__Assignment__: What you should write out is every line from the one containing "pink hourglass: 2 -> 1" to the end of the data, exactly and with nothing else.

__Recorded information__:
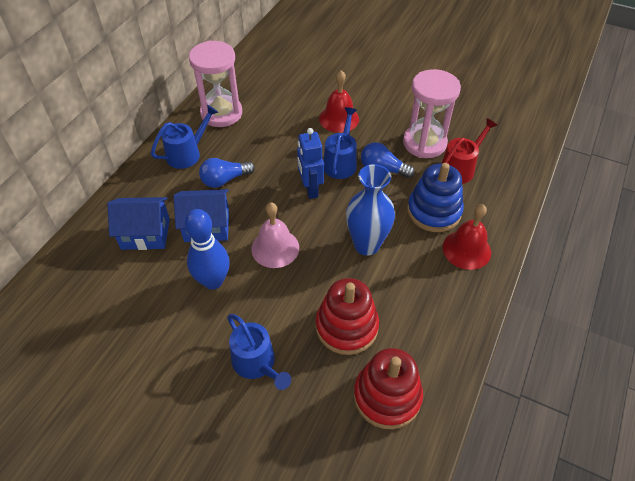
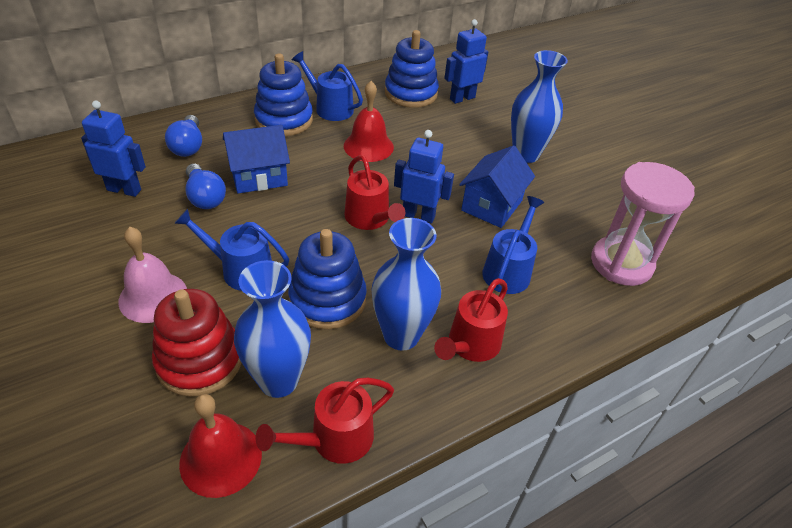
blue bowling pin: 1 -> 0
blue robot: 1 -> 3
blue stacking toy: 1 -> 3
blue vase: 1 -> 3
pink hourglass: 2 -> 1
red stacking toy: 2 -> 1
red watering can: 1 -> 3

__Task response__:
pink hourglass: 2 -> 1
red stacking toy: 2 -> 1
red watering can: 1 -> 3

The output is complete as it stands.